#### Your task:
Once you reach the line with "SERVO3 pin PWM: RX -> D4" below, copy each line exactly, stopping after the line with "TFT3 pin SDI: D8 -> D7", and skip any pictures.

#### The input:
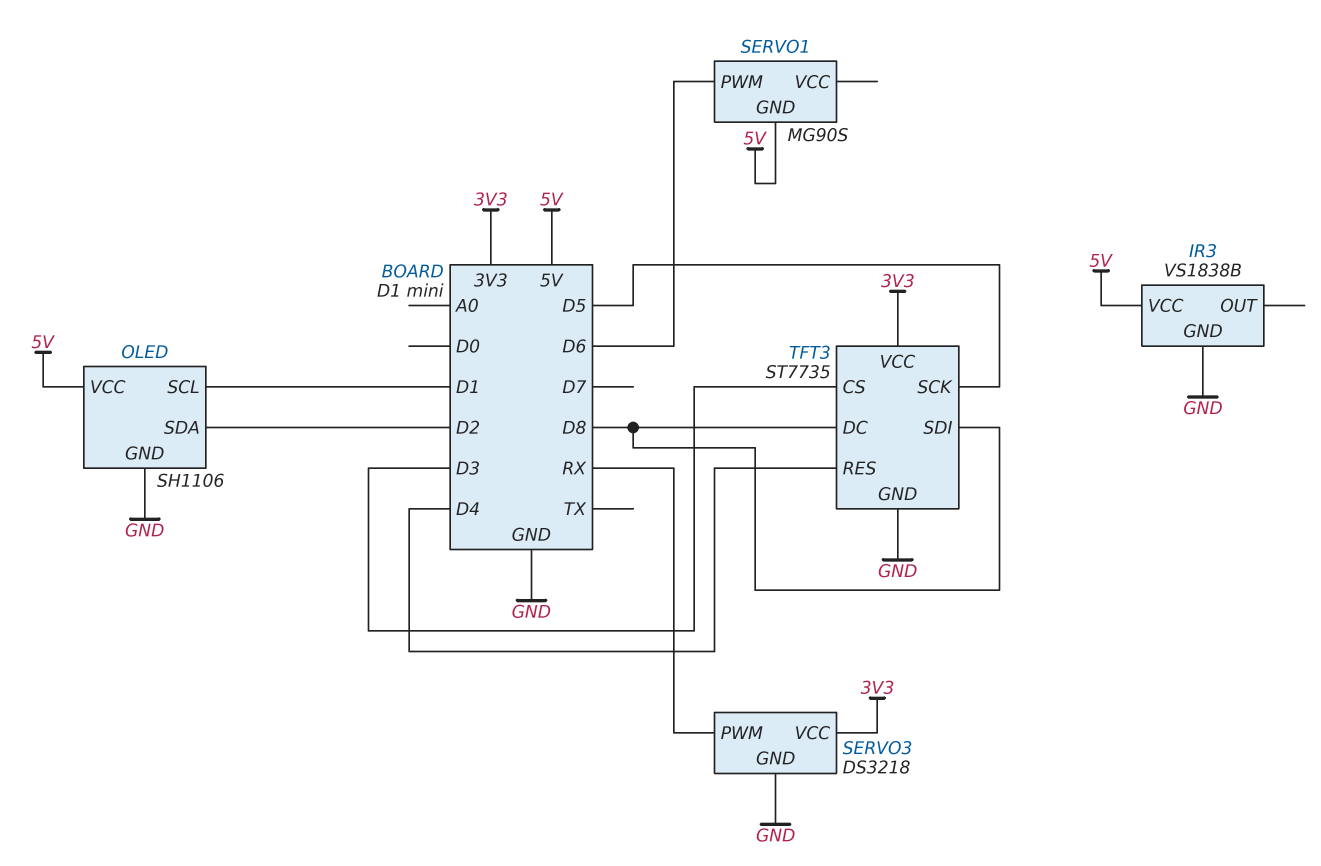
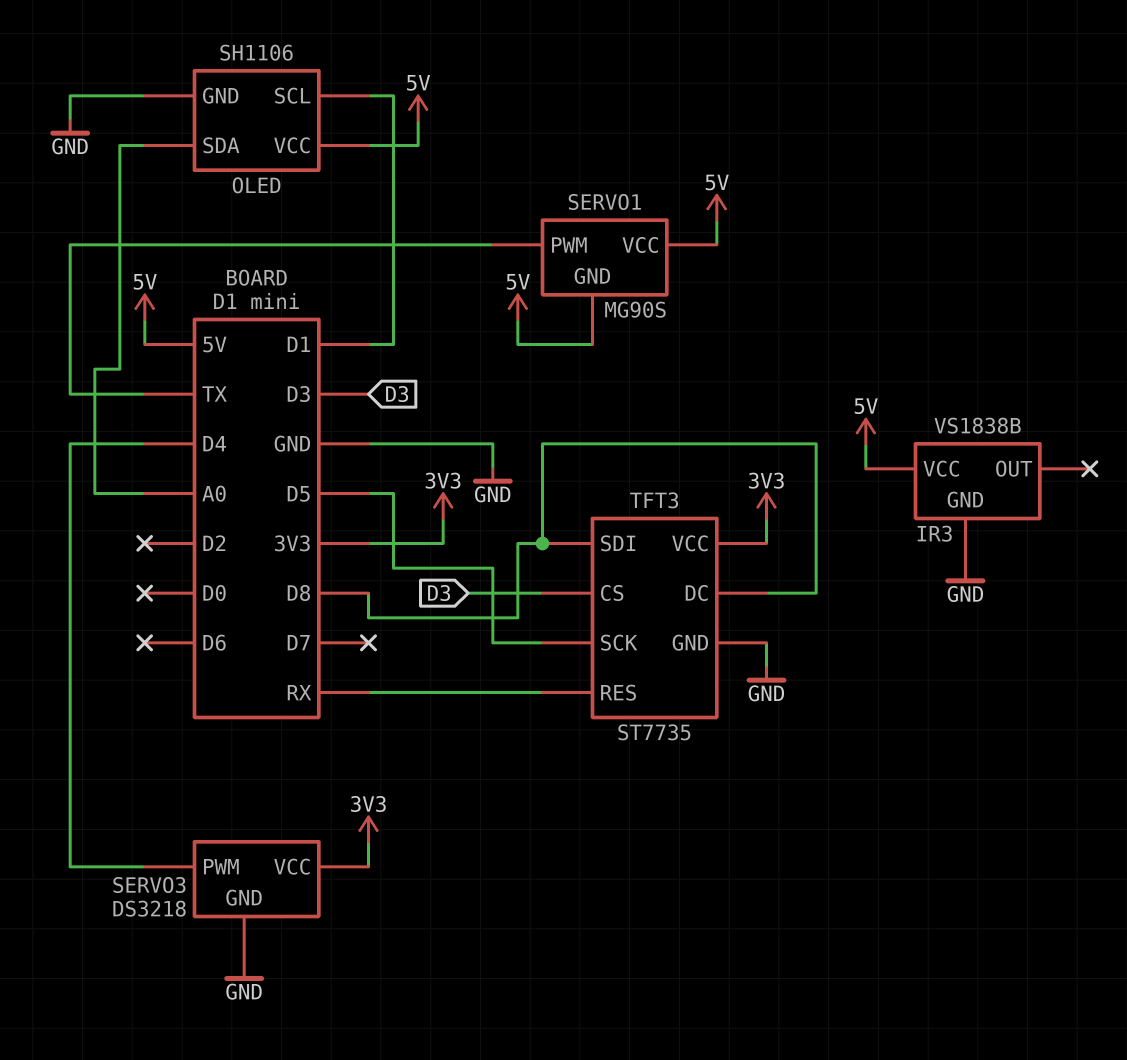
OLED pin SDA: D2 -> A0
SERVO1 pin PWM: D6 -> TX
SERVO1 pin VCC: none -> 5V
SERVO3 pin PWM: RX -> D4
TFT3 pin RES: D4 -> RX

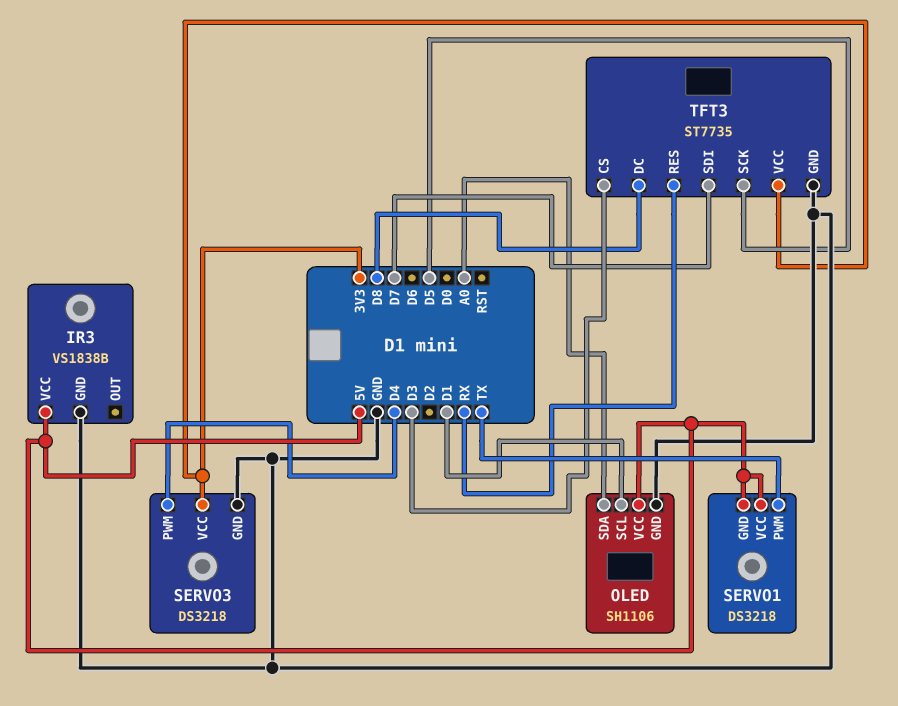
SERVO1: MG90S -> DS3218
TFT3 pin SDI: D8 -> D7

---

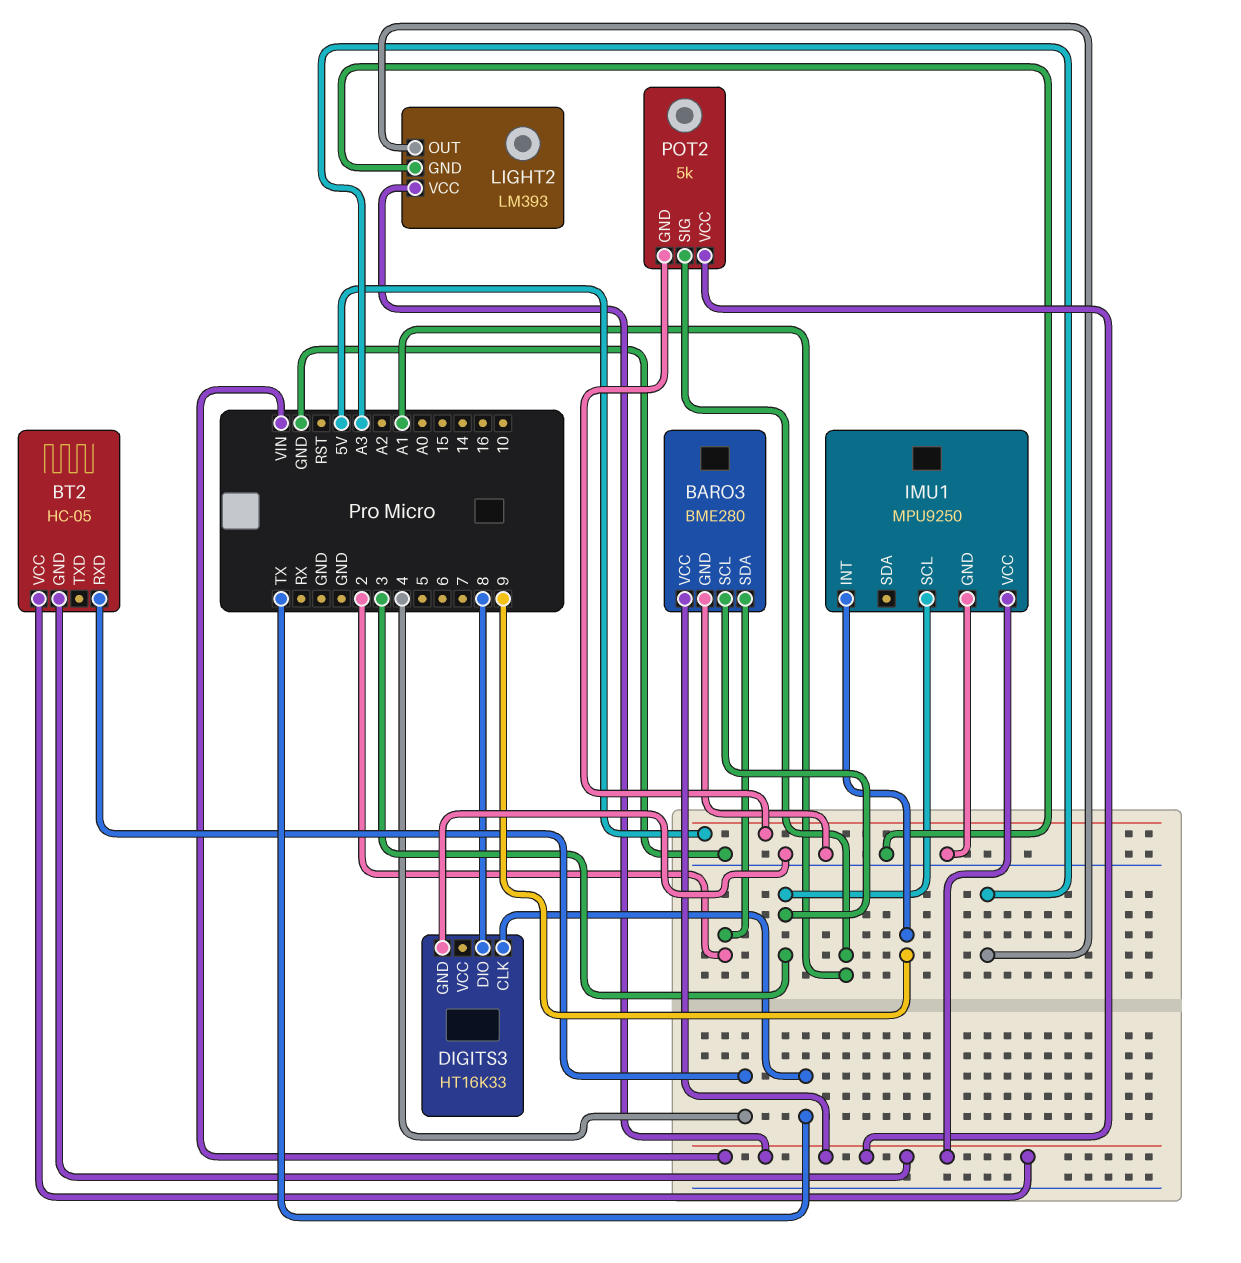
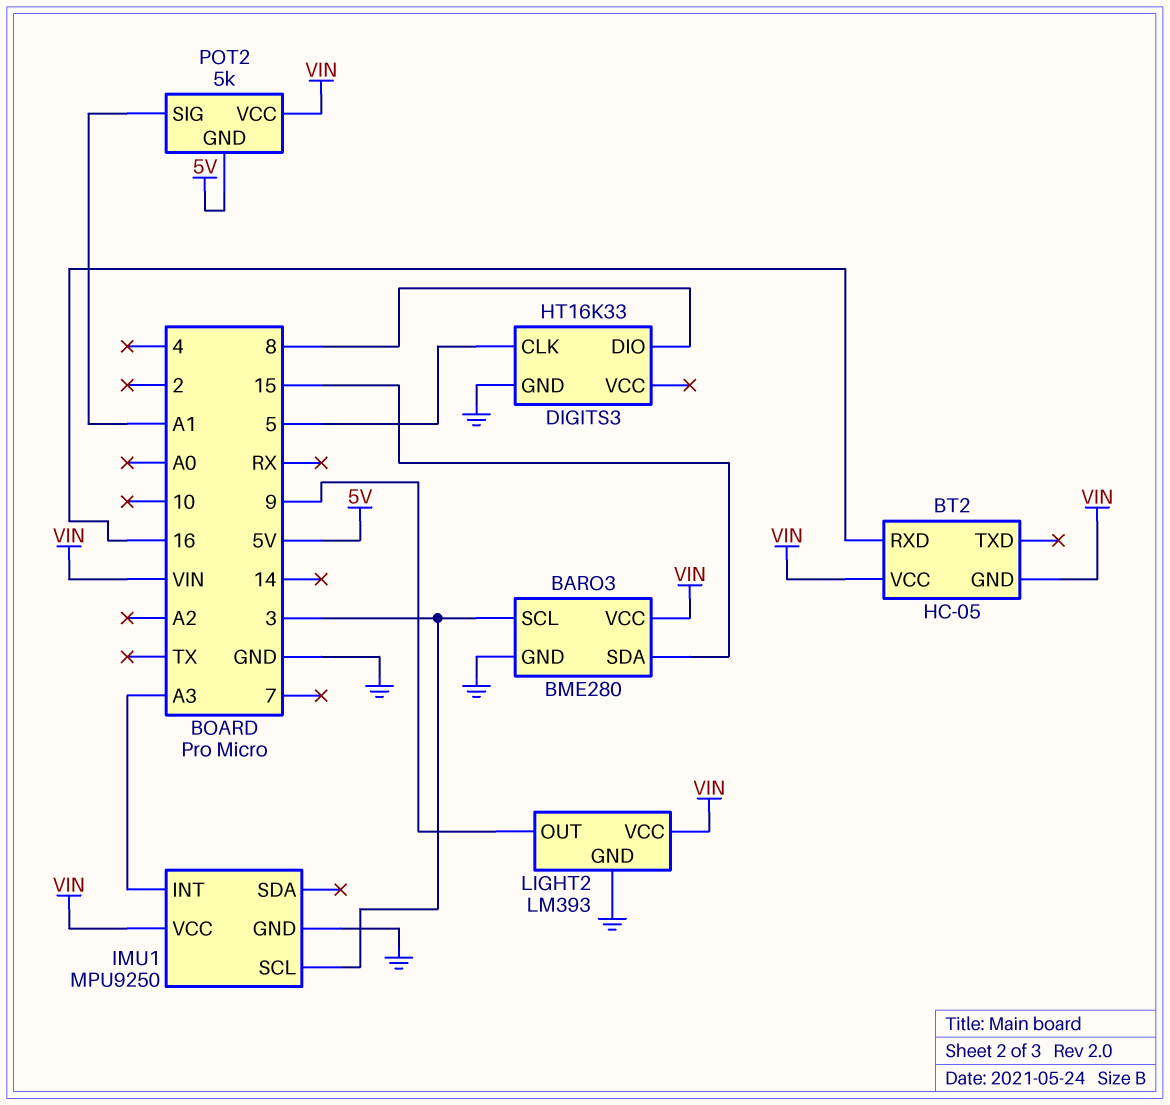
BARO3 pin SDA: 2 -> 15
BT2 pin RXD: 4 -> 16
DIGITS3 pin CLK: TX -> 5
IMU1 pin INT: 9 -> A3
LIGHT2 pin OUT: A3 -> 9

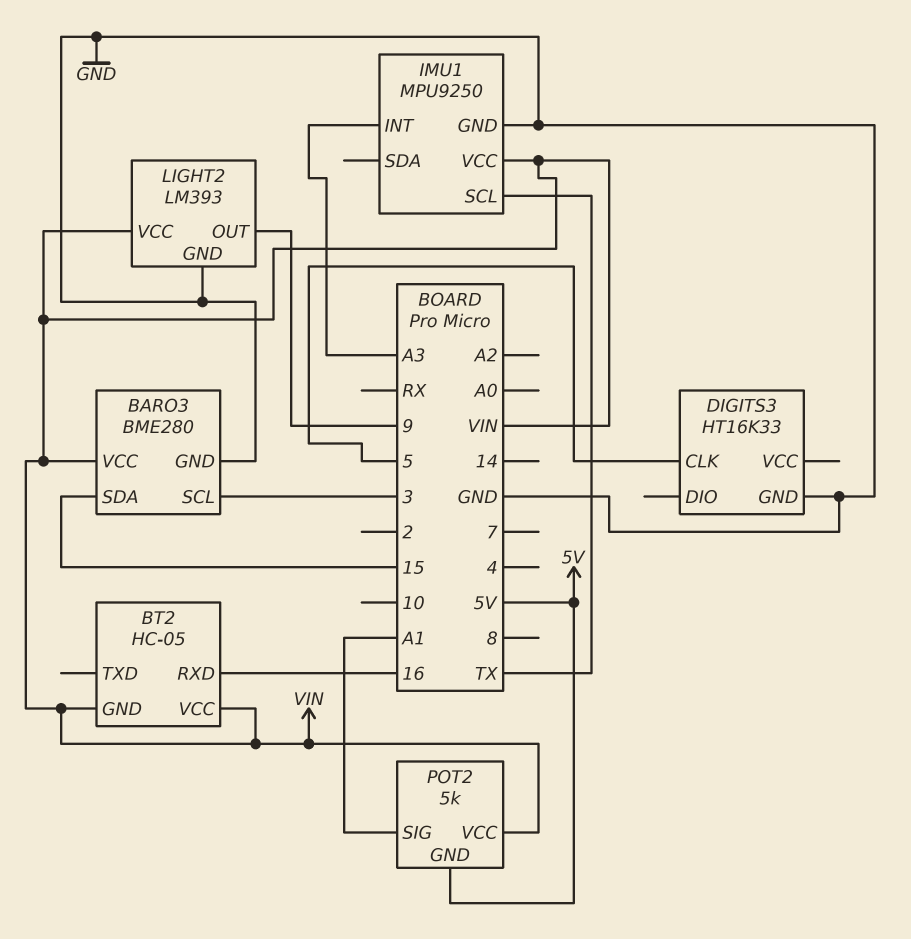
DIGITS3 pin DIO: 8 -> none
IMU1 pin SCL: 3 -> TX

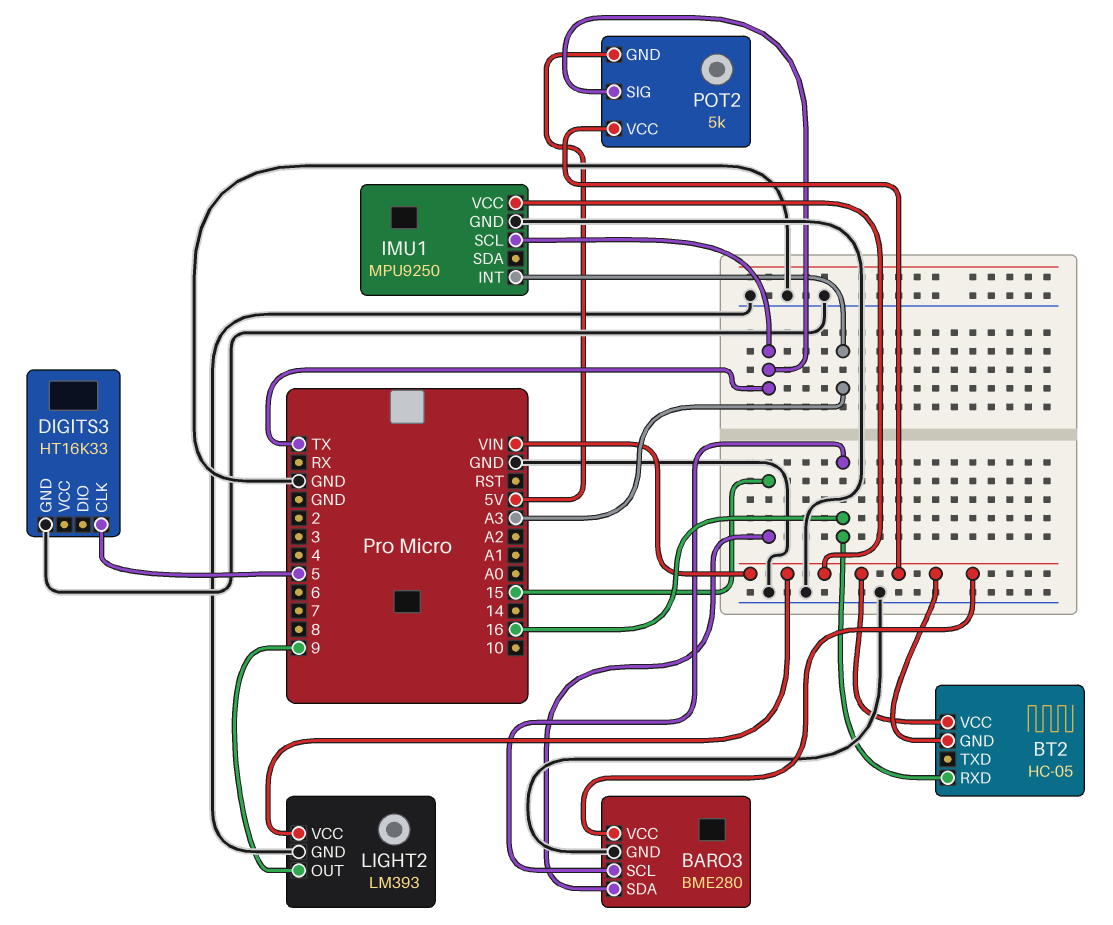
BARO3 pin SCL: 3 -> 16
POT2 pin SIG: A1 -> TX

#### Expected answer:
SERVO3 pin PWM: RX -> D4
TFT3 pin RES: D4 -> RX

SERVO1: MG90S -> DS3218
TFT3 pin SDI: D8 -> D7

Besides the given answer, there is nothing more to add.